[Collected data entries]
---

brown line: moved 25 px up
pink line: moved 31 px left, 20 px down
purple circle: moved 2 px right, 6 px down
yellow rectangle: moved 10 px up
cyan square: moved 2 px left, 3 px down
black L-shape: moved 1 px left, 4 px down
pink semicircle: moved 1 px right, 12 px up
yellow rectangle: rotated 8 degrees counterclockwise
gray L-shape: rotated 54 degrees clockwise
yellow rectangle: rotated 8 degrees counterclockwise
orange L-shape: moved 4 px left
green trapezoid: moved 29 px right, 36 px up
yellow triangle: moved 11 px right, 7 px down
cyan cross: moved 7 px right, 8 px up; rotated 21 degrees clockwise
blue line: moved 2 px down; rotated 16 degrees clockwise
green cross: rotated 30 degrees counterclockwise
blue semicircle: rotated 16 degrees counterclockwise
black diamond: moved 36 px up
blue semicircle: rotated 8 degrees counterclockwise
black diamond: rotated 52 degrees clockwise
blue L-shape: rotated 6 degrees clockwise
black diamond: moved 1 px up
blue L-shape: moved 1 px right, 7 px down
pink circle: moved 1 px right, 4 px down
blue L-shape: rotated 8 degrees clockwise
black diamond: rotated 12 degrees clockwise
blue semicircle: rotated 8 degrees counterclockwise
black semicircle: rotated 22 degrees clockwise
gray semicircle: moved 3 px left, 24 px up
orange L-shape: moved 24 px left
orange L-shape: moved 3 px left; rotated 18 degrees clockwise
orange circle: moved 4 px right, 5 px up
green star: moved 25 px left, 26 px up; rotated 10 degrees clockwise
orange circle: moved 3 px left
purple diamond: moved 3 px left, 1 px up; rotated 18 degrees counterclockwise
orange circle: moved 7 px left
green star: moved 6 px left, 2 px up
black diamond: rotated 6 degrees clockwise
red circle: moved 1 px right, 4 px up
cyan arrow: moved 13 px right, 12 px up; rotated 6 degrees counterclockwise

---

» **DIRECTIVE**
Reproduce every one of the entries above word for word, keeping their order.

» **CORRECT OUTPUT**
brown line: moved 25 px up
pink line: moved 31 px left, 20 px down
purple circle: moved 2 px right, 6 px down
yellow rectangle: moved 10 px up
cyan square: moved 2 px left, 3 px down
black L-shape: moved 1 px left, 4 px down
pink semicircle: moved 1 px right, 12 px up
yellow rectangle: rotated 8 degrees counterclockwise
gray L-shape: rotated 54 degrees clockwise
yellow rectangle: rotated 8 degrees counterclockwise
orange L-shape: moved 4 px left
green trapezoid: moved 29 px right, 36 px up
yellow triangle: moved 11 px right, 7 px down
cyan cross: moved 7 px right, 8 px up; rotated 21 degrees clockwise
blue line: moved 2 px down; rotated 16 degrees clockwise
green cross: rotated 30 degrees counterclockwise
blue semicircle: rotated 16 degrees counterclockwise
black diamond: moved 36 px up
blue semicircle: rotated 8 degrees counterclockwise
black diamond: rotated 52 degrees clockwise
blue L-shape: rotated 6 degrees clockwise
black diamond: moved 1 px up
blue L-shape: moved 1 px right, 7 px down
pink circle: moved 1 px right, 4 px down
blue L-shape: rotated 8 degrees clockwise
black diamond: rotated 12 degrees clockwise
blue semicircle: rotated 8 degrees counterclockwise
black semicircle: rotated 22 degrees clockwise
gray semicircle: moved 3 px left, 24 px up
orange L-shape: moved 24 px left
orange L-shape: moved 3 px left; rotated 18 degrees clockwise
orange circle: moved 4 px right, 5 px up
green star: moved 25 px left, 26 px up; rotated 10 degrees clockwise
orange circle: moved 3 px left
purple diamond: moved 3 px left, 1 px up; rotated 18 degrees counterclockwise
orange circle: moved 7 px left
green star: moved 6 px left, 2 px up
black diamond: rotated 6 degrees clockwise
red circle: moved 1 px right, 4 px up
cyan arrow: moved 13 px right, 12 px up; rotated 6 degrees counterclockwise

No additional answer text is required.